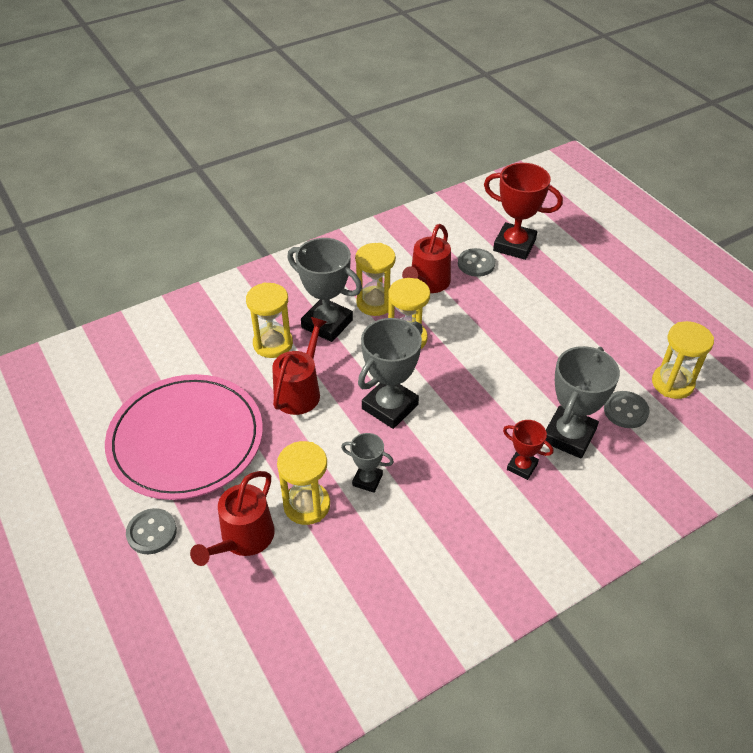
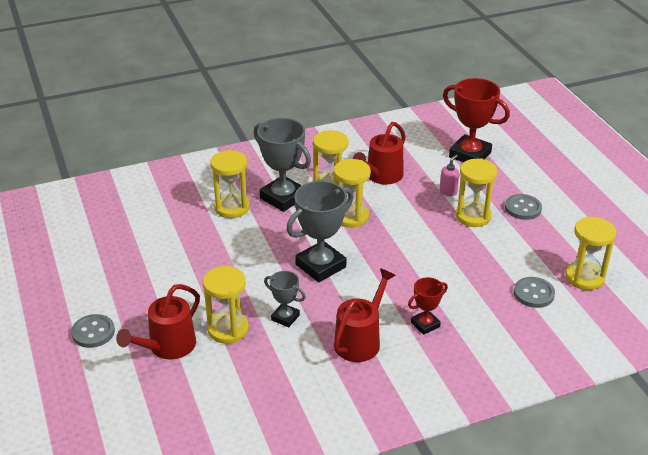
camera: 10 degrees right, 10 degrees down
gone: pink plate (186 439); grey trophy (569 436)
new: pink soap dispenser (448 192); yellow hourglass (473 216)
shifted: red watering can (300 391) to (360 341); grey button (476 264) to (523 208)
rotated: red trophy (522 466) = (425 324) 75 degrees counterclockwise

**Aim of the task:** Where a record holds a picture, skip the picture and copy everything else exactly.

**Answer space:**
camera: 10 degrees right, 10 degrees down
gone: pink plate (186 439); grey trophy (569 436)
new: pink soap dispenser (448 192); yellow hourglass (473 216)
shifted: red watering can (300 391) to (360 341); grey button (476 264) to (523 208)
rotated: red trophy (522 466) = (425 324) 75 degrees counterclockwise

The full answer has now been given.